Word for word, give the data again without its pictures.

» PROVIDED MATERIAL

::::::

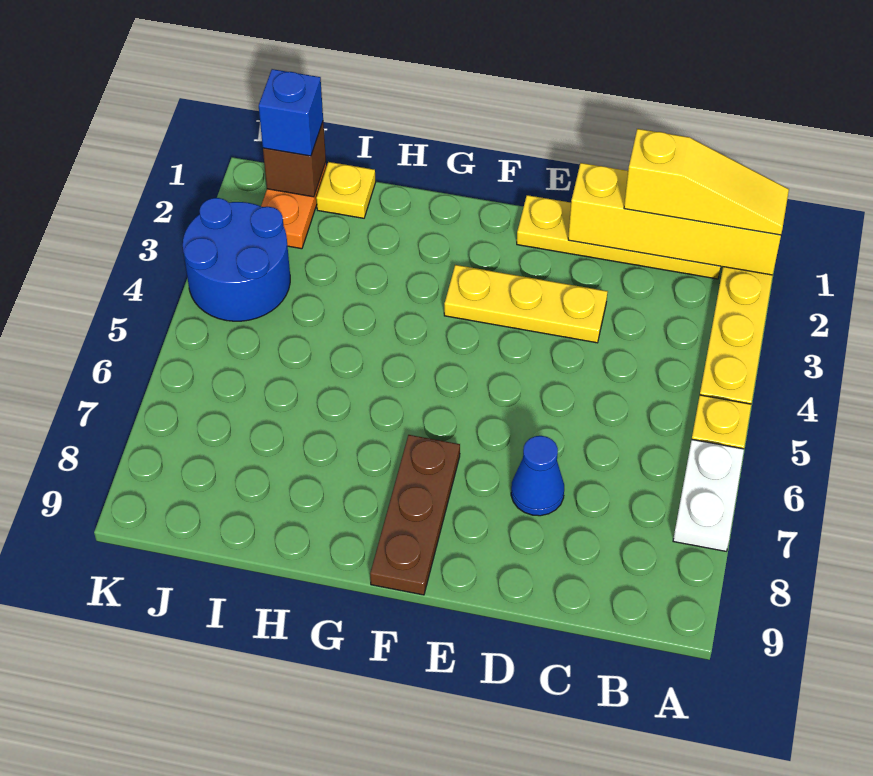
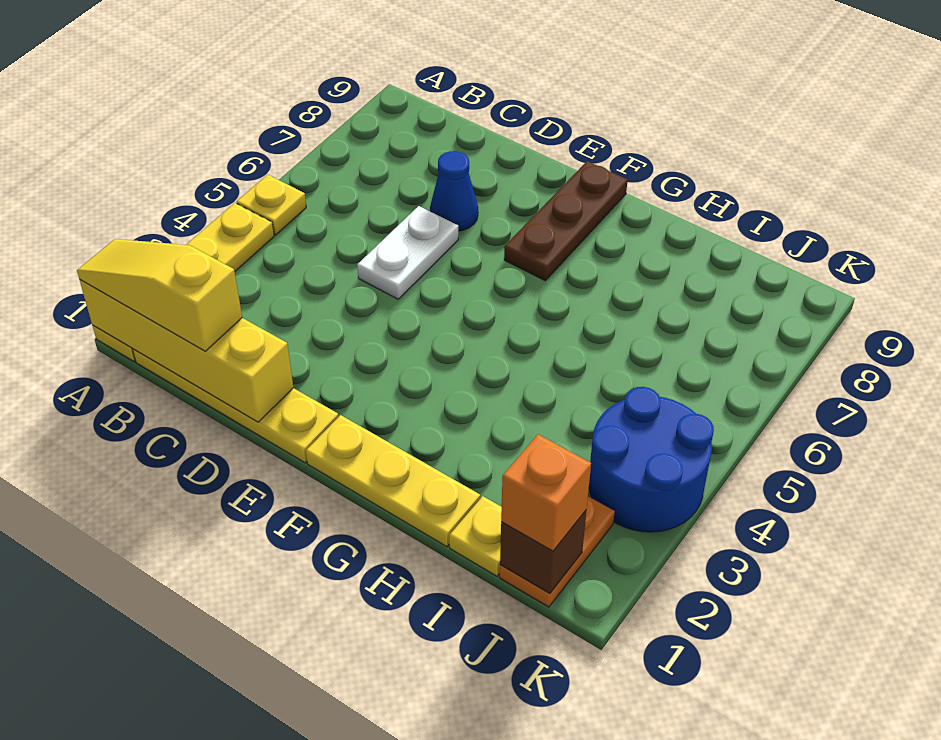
white plate A6:A7 level 1 -> white plate D5:D6 level 1
yellow plate D3:F3 level 1 -> yellow plate F1:H1 level 1
blue brick J1 level 3 -> orange brick J1 level 3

::::::

» OUTPUT
white plate A6:A7 level 1 -> white plate D5:D6 level 1
yellow plate D3:F3 level 1 -> yellow plate F1:H1 level 1
blue brick J1 level 3 -> orange brick J1 level 3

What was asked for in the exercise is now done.